Segment Start: DATA SHOWN

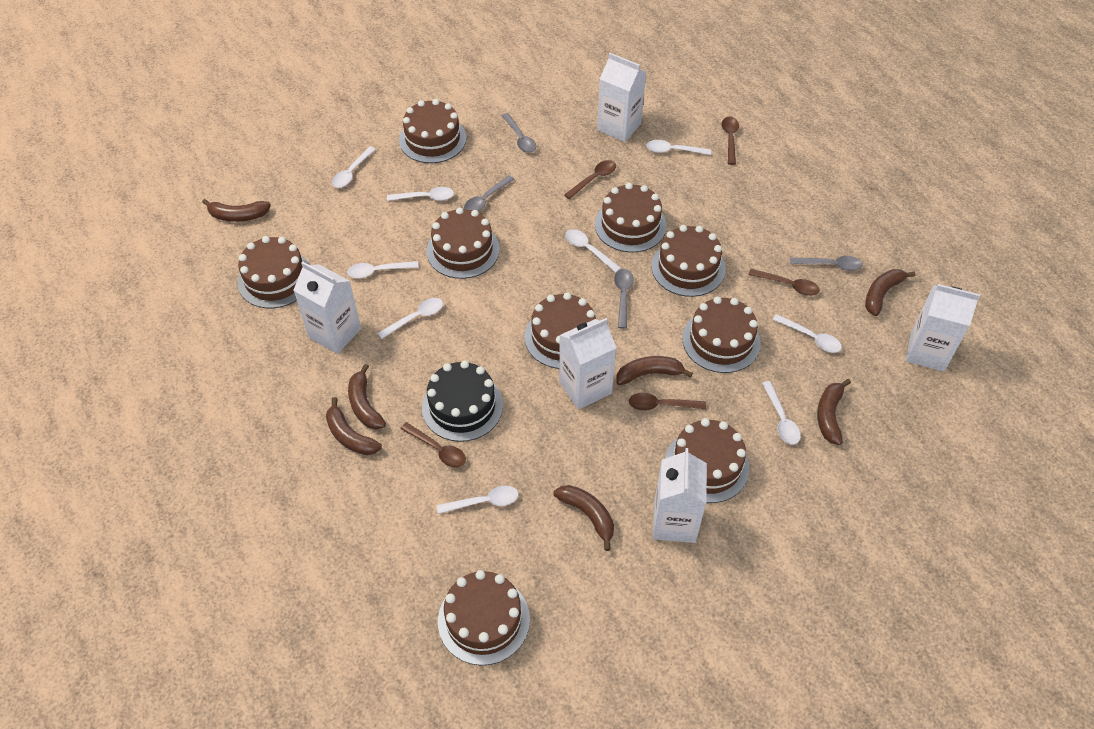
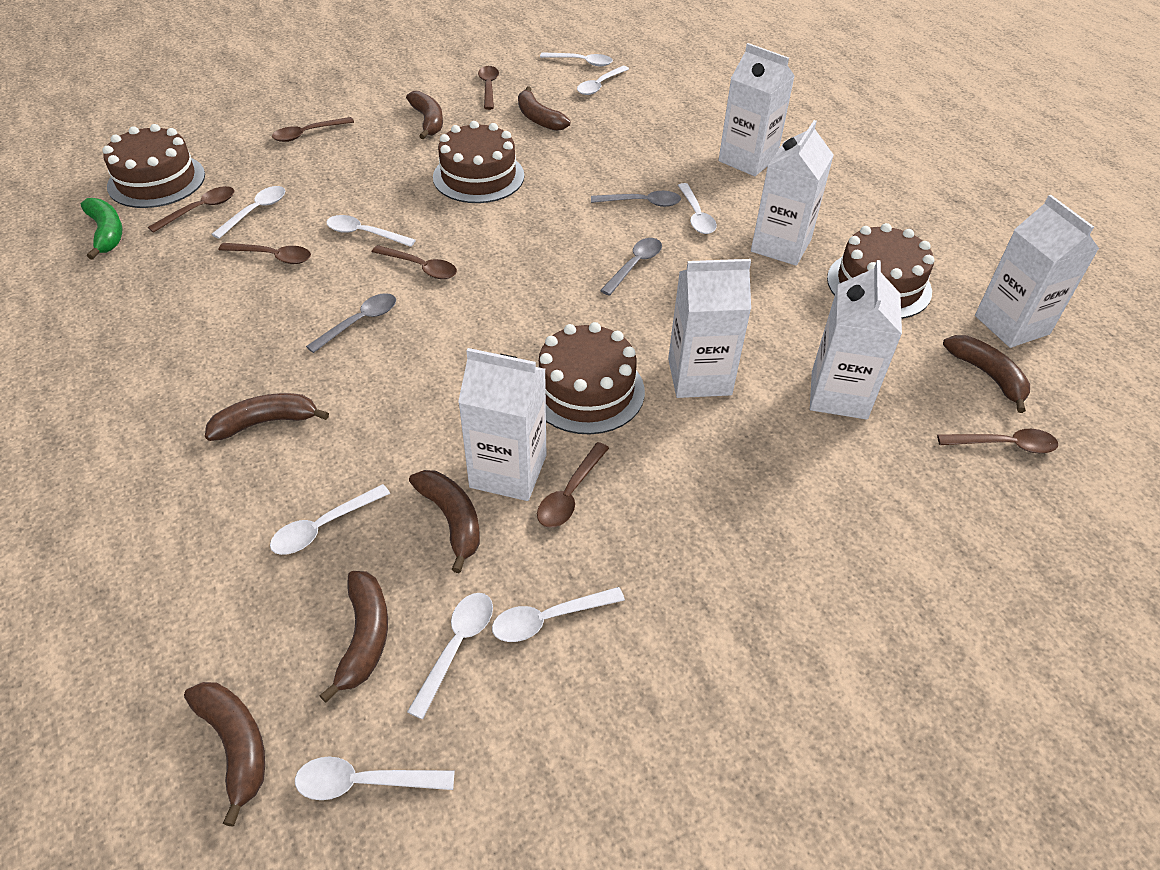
black cake: 1 -> 0
brown cake: 9 -> 4
brown spoon: 5 -> 7
green banana: 0 -> 1
grey spoon: 4 -> 3
white carton: 5 -> 6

Segment End: DATA SHOWN

[TASK OBJECTIVE]: Print, word for word, every entry shown above; the pictures stay out.

[ANSWER TO THE PROBLEM]:
black cake: 1 -> 0
brown cake: 9 -> 4
brown spoon: 5 -> 7
green banana: 0 -> 1
grey spoon: 4 -> 3
white carton: 5 -> 6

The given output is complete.